"""
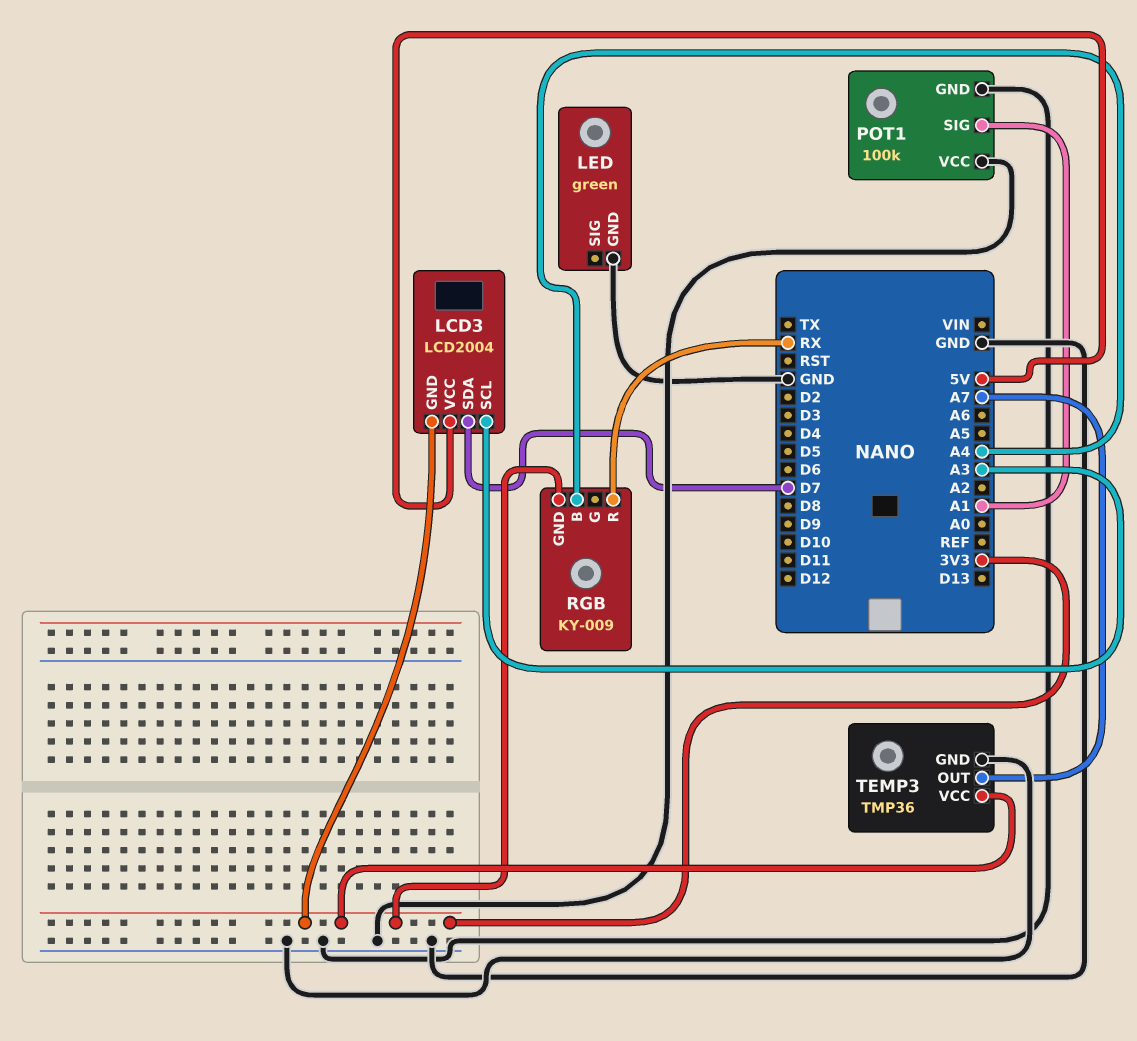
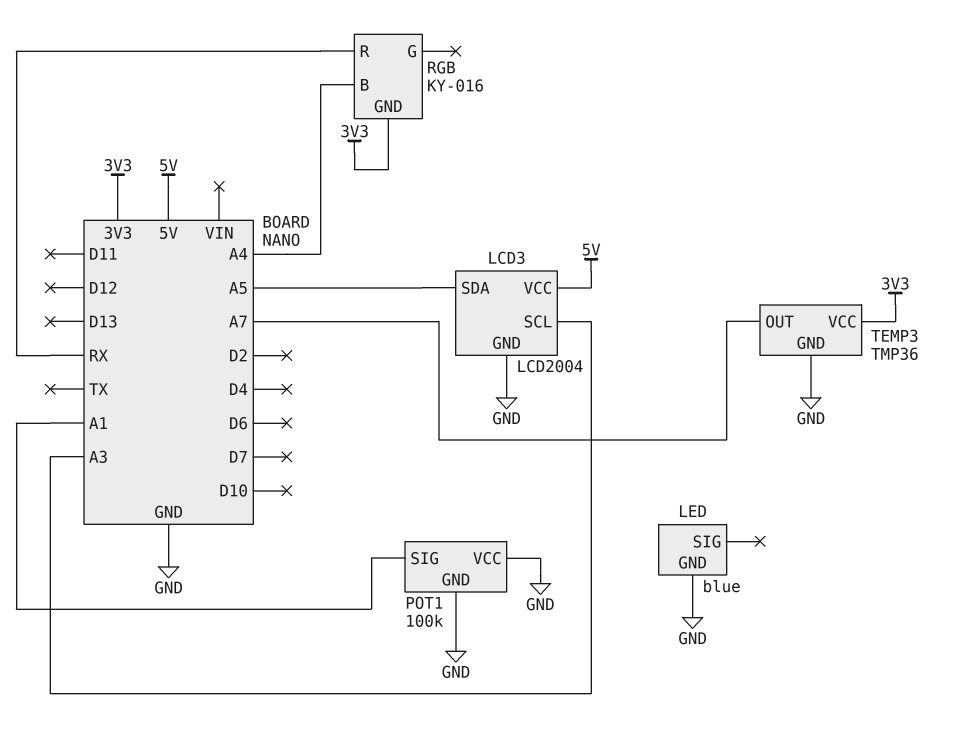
LCD3 pin GND: 3V3 -> GND
LCD3 pin SDA: D7 -> A5
LED: green -> blue
RGB: KY-009 -> KY-016

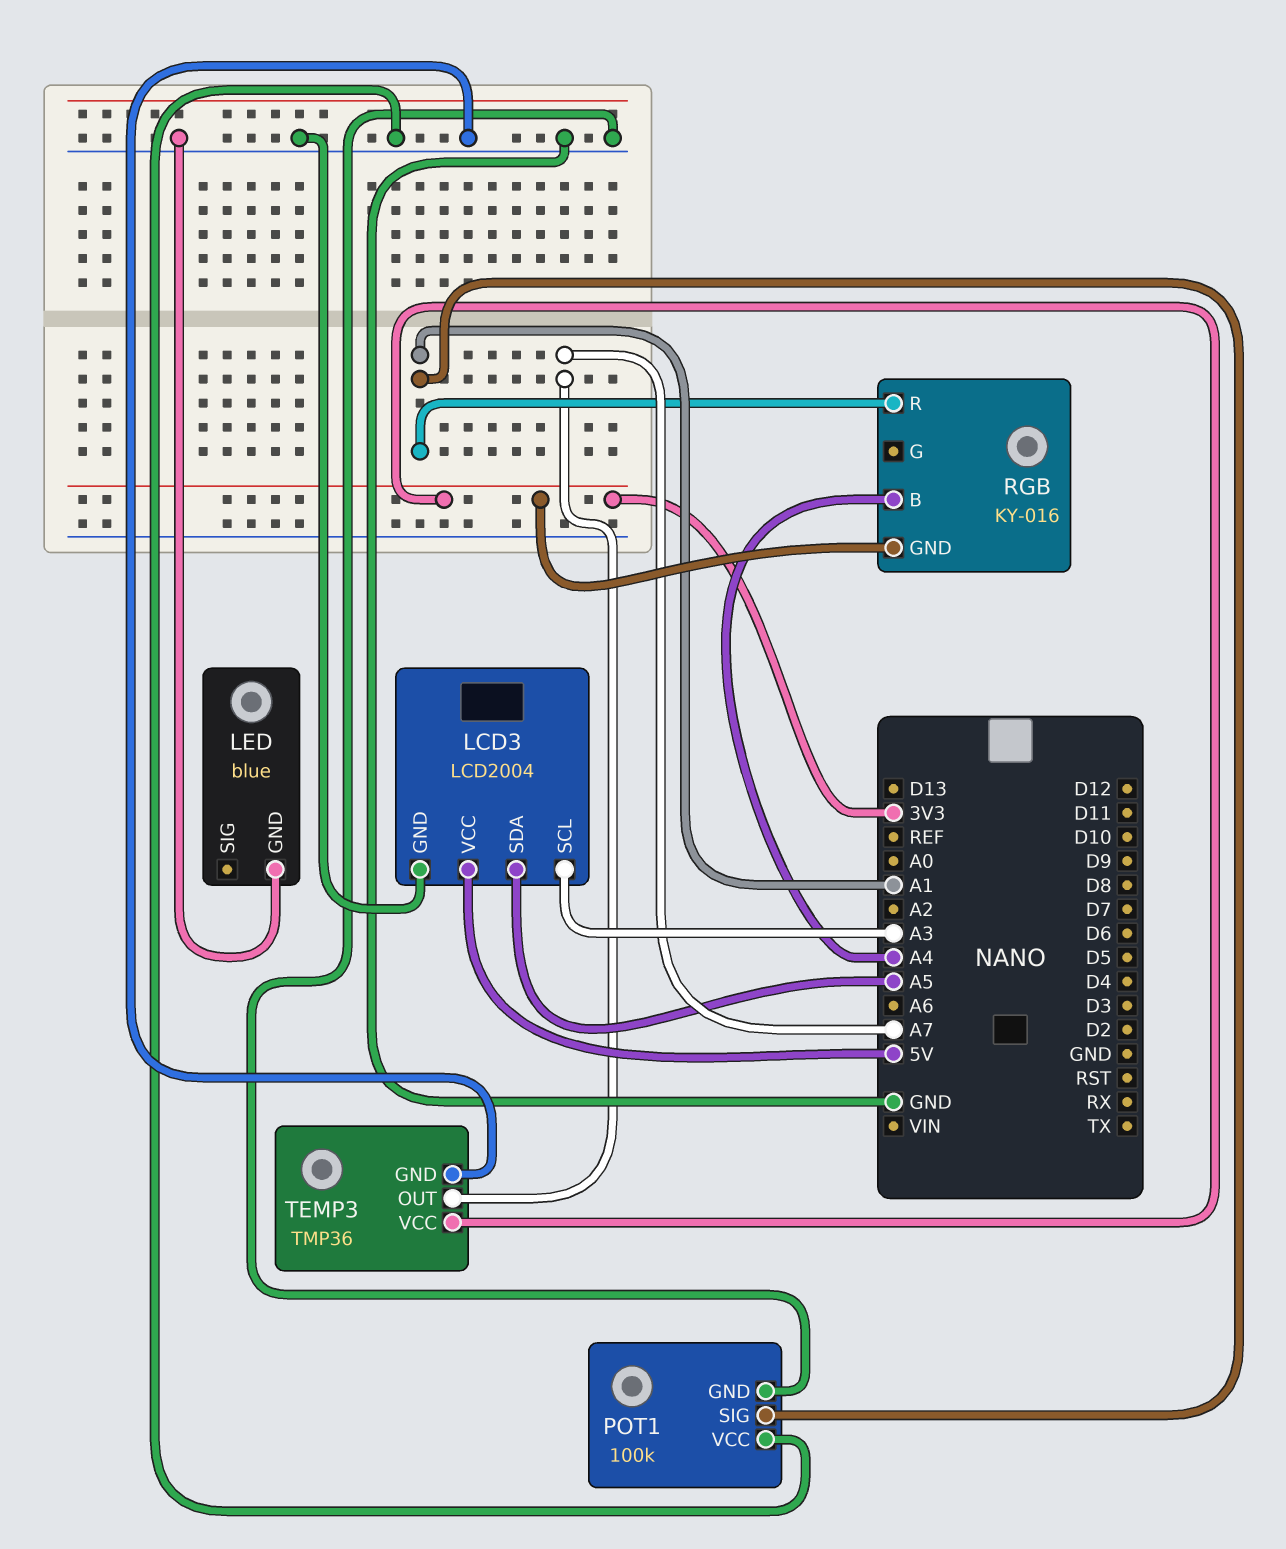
RGB pin R: RX -> A1

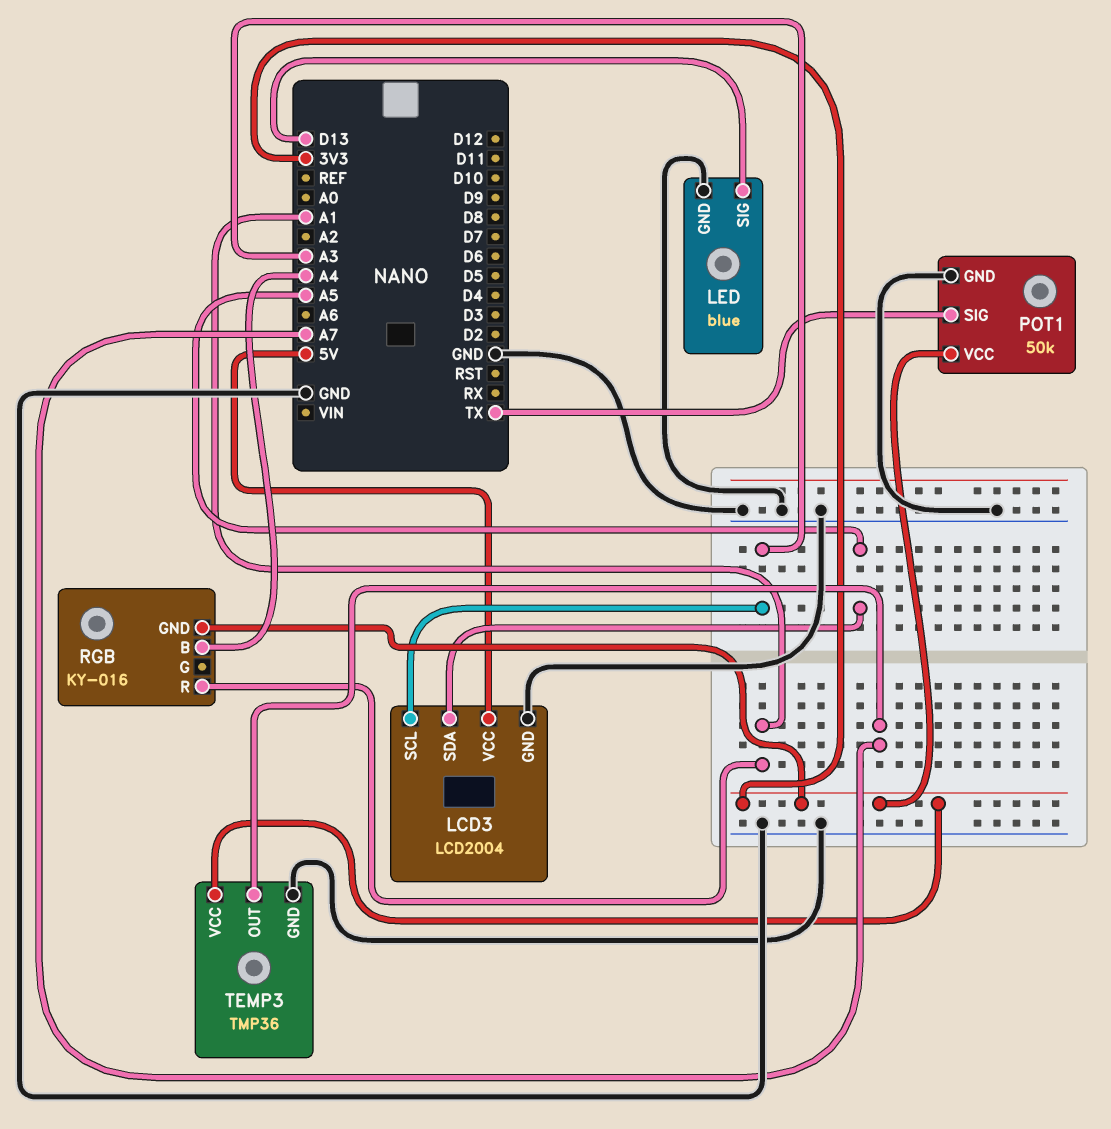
LED pin SIG: none -> D13
POT1: 100k -> 50k
POT1 pin SIG: A1 -> TX
POT1 pin VCC: GND -> 3V3

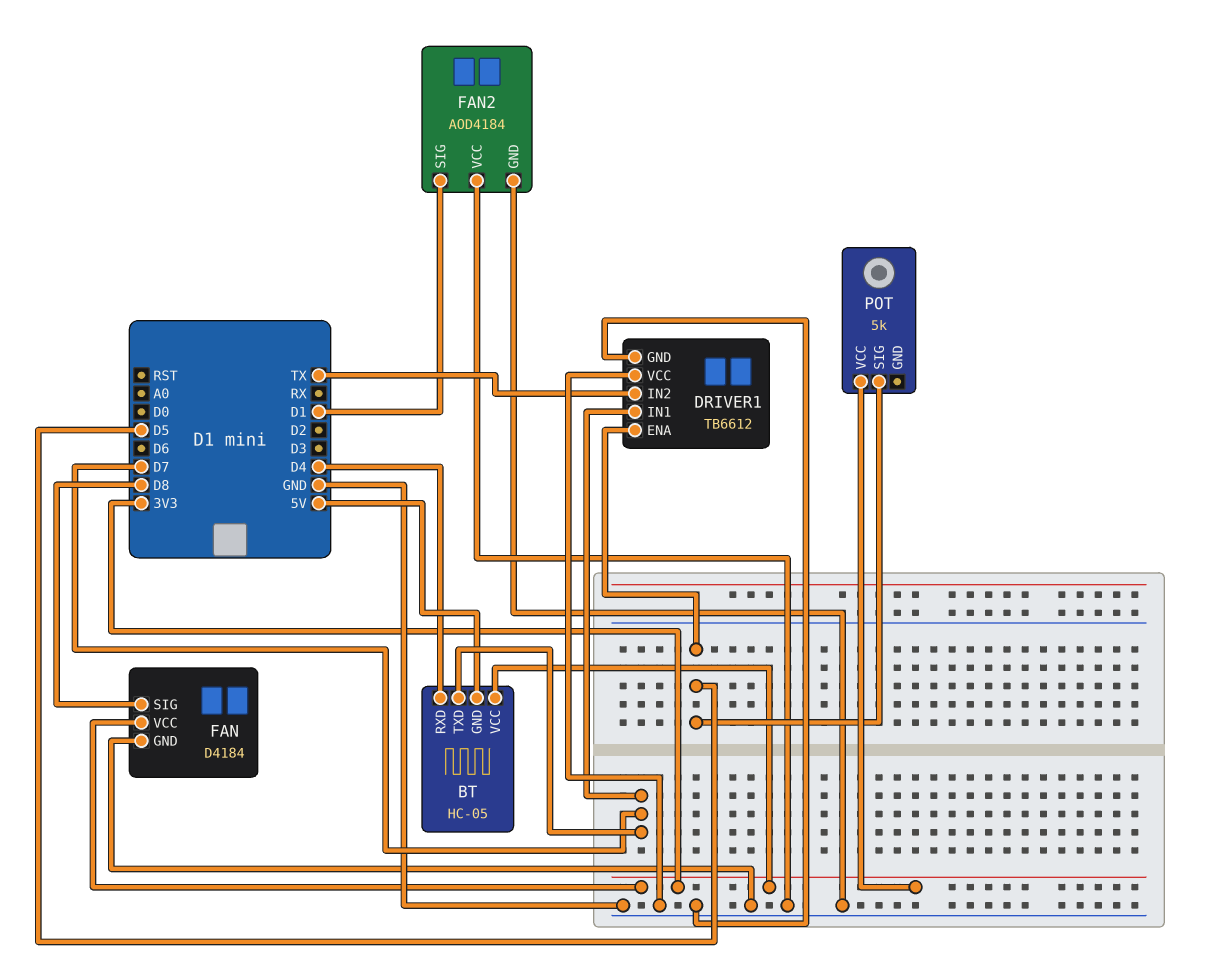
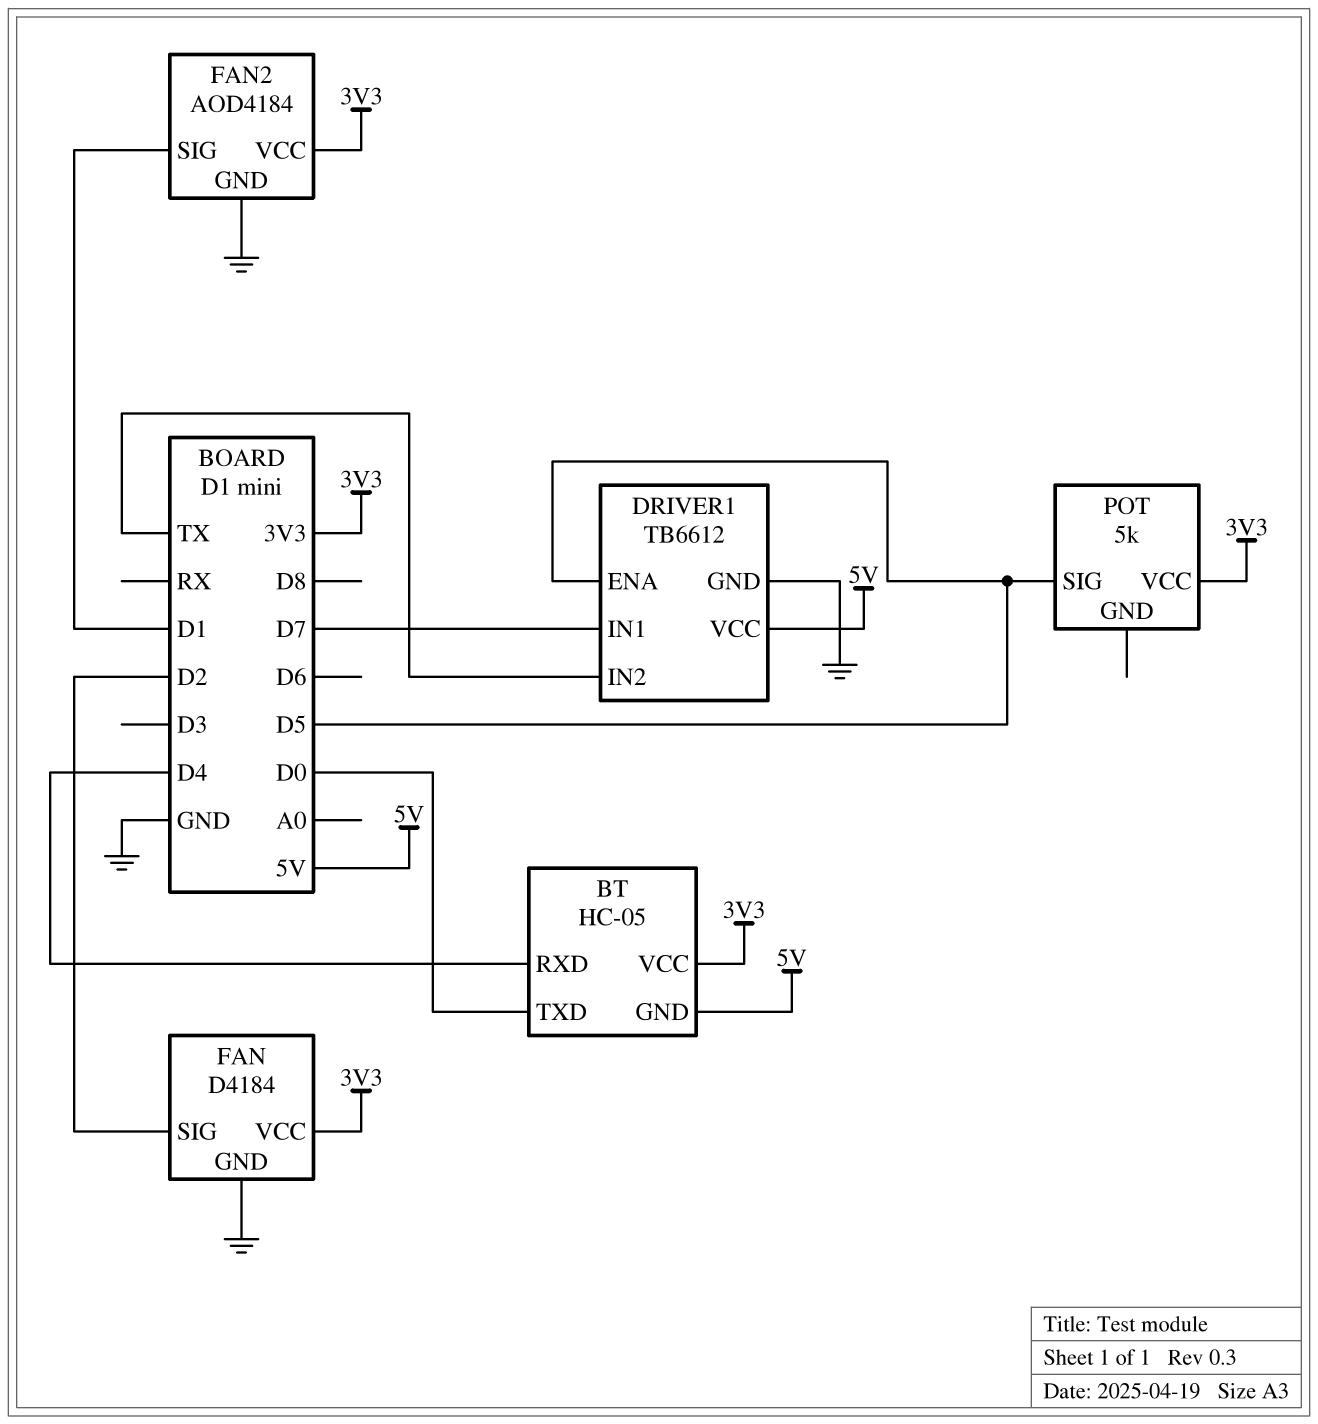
BT pin TXD: D7 -> D0
DRIVER1 pin VCC: GND -> 5V
FAN pin SIG: D8 -> D2
FAN2 pin VCC: GND -> 3V3

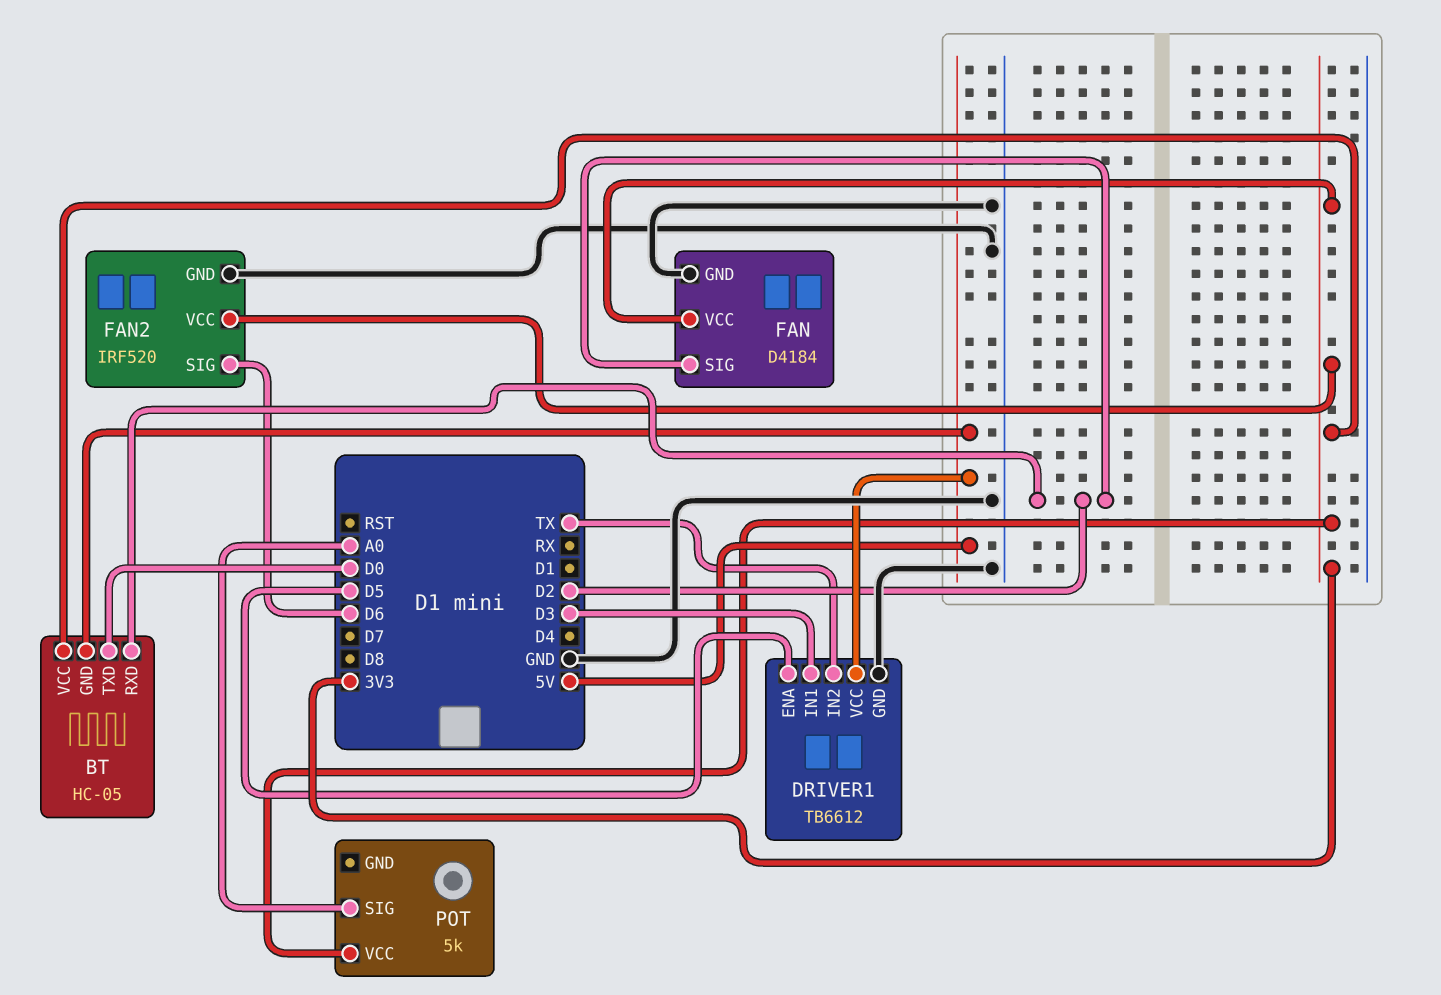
BT pin RXD: D4 -> D2
DRIVER1 pin IN1: D7 -> D3
FAN2: AOD4184 -> IRF520
FAN2 pin SIG: D1 -> D6
POT pin SIG: D5 -> A0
"""
| What the exercise asks |
Nothing but the lines from the one containing "FAN2 pin VCC: GND -> 3V3" through the final line of the entries above should be given again, each exactly as written; omit the pictures.

| Result of the exercise |
FAN2 pin VCC: GND -> 3V3

BT pin RXD: D4 -> D2
DRIVER1 pin IN1: D7 -> D3
FAN2: AOD4184 -> IRF520
FAN2 pin SIG: D1 -> D6
POT pin SIG: D5 -> A0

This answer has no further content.